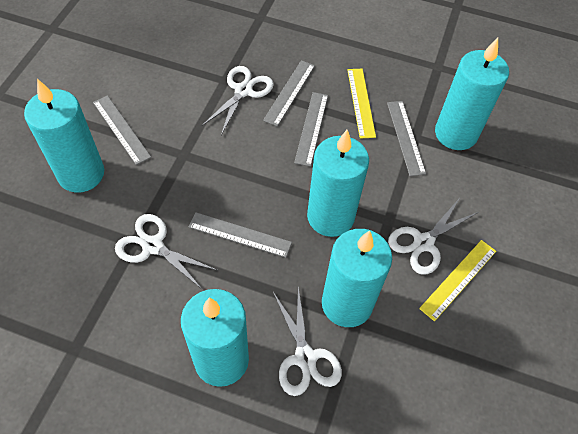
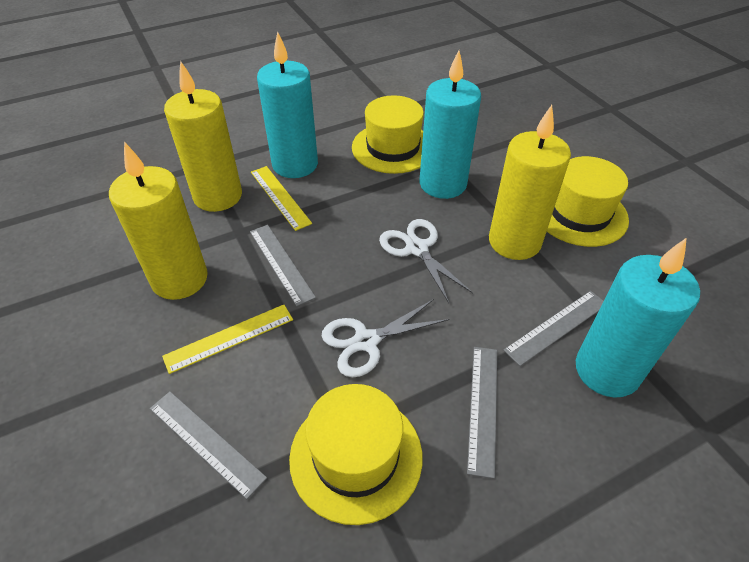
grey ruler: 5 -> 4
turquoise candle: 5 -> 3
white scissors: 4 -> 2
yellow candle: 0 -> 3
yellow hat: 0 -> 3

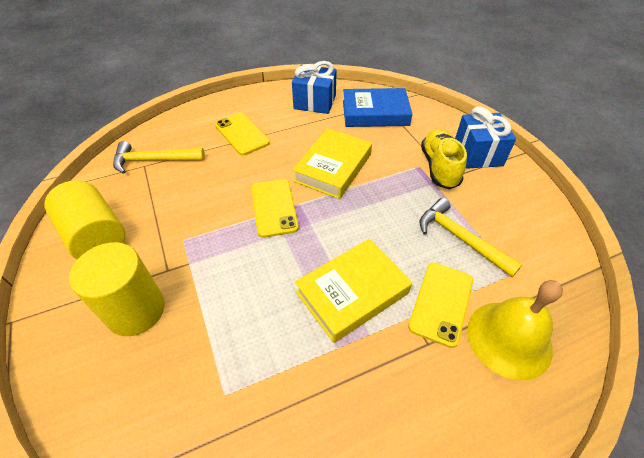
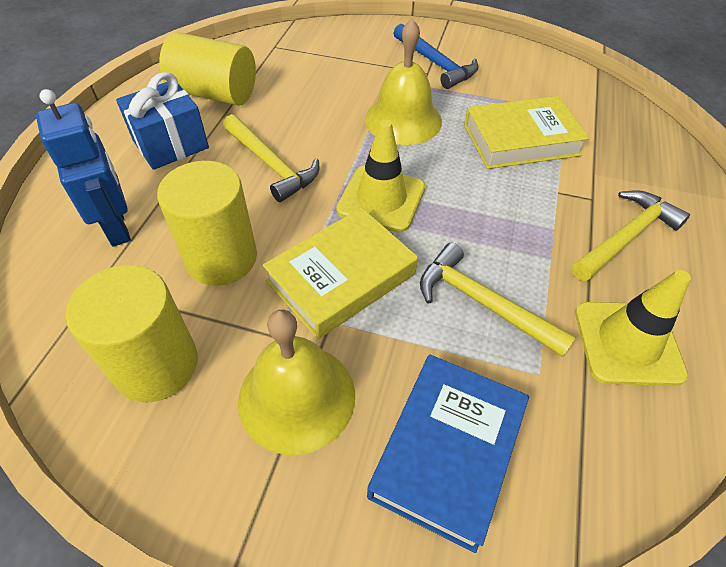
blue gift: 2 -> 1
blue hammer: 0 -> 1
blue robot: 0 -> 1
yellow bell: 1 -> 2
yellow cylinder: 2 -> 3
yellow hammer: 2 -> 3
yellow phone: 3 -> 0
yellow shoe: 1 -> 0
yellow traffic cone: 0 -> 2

——————————

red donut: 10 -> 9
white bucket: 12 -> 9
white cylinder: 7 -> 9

——————————

◆ Your assignment ◆
The listing above holds a line with "yellow hammer: 2 -> 3" and a line with "yellow traffic cone: 0 -> 2". Print the stretch from the first through the second, exactly and alone.

◆ Response to this task ◆
yellow hammer: 2 -> 3
yellow phone: 3 -> 0
yellow shoe: 1 -> 0
yellow traffic cone: 0 -> 2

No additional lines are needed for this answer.